__Your instructions__
When the line with "moved: brush (red)" appears below, start repeating lines exactly, and keep going through the line with "replaced: phone (blue)"; add nothing outside that span.

[Object state change records]
┄┄┄┄┄┄┄┄┄┄
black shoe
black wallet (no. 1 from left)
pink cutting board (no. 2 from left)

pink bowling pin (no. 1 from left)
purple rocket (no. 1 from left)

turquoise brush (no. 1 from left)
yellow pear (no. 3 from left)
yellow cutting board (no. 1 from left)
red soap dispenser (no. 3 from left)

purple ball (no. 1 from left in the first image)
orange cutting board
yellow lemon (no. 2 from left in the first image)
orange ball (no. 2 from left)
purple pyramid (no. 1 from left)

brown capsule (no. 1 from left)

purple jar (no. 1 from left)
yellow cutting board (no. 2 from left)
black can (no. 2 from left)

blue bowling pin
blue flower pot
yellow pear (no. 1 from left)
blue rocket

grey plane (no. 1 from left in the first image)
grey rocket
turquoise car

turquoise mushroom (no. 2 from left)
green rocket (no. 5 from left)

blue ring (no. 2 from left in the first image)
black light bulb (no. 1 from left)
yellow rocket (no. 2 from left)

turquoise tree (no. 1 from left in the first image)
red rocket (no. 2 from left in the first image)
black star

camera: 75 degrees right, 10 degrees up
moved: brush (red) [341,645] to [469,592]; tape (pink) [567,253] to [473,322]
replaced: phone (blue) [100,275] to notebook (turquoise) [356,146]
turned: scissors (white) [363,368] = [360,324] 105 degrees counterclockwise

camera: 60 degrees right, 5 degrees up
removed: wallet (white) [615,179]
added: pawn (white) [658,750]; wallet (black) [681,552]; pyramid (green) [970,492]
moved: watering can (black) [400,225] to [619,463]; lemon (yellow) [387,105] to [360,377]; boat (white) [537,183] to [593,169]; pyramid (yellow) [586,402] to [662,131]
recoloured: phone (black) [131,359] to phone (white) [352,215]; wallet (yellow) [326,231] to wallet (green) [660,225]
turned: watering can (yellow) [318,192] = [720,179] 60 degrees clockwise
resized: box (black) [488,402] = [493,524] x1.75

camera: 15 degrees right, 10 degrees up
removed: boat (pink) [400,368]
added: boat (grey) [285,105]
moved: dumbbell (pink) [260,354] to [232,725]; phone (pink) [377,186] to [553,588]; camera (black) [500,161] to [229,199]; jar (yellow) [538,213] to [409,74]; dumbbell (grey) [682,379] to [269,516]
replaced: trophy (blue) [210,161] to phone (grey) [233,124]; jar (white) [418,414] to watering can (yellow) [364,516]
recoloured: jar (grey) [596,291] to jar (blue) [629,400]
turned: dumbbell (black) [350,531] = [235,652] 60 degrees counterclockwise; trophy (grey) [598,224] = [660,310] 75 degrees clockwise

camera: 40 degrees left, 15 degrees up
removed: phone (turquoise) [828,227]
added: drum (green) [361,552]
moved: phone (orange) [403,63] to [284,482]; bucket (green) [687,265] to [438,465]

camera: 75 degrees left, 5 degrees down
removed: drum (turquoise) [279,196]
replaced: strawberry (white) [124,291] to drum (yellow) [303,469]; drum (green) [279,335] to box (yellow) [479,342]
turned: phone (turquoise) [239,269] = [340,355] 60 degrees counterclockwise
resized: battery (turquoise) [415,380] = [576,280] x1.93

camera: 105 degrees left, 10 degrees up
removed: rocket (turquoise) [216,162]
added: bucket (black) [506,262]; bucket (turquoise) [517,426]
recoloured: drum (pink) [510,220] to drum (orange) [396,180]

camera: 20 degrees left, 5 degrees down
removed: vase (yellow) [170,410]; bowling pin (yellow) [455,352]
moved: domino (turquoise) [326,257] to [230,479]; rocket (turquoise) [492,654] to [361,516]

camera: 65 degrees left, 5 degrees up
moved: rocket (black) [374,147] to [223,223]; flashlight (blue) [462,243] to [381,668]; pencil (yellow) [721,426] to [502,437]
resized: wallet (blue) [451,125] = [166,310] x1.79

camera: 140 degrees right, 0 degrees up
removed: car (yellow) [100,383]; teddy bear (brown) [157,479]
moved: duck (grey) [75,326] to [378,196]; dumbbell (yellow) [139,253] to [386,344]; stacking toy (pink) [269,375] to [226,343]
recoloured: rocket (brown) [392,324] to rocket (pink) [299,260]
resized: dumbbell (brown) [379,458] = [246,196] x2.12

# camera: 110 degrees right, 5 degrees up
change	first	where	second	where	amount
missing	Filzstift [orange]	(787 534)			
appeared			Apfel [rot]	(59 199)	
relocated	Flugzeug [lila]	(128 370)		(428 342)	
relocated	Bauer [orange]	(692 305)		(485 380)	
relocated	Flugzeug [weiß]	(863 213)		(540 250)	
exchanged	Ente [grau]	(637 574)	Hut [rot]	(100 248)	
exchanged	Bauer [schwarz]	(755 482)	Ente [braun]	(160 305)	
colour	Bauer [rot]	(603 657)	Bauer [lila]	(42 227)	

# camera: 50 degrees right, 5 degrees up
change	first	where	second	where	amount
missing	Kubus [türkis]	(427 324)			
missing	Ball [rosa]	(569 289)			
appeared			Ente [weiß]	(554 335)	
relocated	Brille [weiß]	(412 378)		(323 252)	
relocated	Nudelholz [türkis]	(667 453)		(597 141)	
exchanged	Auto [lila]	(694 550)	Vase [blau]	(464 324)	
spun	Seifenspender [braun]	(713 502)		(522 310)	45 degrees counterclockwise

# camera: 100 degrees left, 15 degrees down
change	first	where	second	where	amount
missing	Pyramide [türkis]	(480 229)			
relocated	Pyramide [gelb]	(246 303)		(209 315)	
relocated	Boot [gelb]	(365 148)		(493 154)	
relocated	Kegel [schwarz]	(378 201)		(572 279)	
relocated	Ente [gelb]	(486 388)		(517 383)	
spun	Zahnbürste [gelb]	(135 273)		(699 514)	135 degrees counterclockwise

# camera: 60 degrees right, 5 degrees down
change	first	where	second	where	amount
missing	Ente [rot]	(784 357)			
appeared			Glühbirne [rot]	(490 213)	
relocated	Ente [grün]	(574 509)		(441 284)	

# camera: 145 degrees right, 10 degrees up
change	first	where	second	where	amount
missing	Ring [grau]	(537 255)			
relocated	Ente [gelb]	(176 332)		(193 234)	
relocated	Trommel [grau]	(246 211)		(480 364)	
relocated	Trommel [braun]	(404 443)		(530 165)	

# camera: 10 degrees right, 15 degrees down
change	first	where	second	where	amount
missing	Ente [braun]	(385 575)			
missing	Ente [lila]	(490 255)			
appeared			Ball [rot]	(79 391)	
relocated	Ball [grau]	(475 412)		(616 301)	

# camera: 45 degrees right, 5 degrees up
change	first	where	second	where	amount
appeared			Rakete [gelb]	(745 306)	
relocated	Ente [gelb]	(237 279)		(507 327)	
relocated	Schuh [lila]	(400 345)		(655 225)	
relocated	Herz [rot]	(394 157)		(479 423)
┄┄┄┄┄┄┄┄┄┄
__Response to the task__
moved: brush (red) [341,645] to [469,592]; tape (pink) [567,253] to [473,322]
replaced: phone (blue) [100,275] to notebook (turquoise) [356,146]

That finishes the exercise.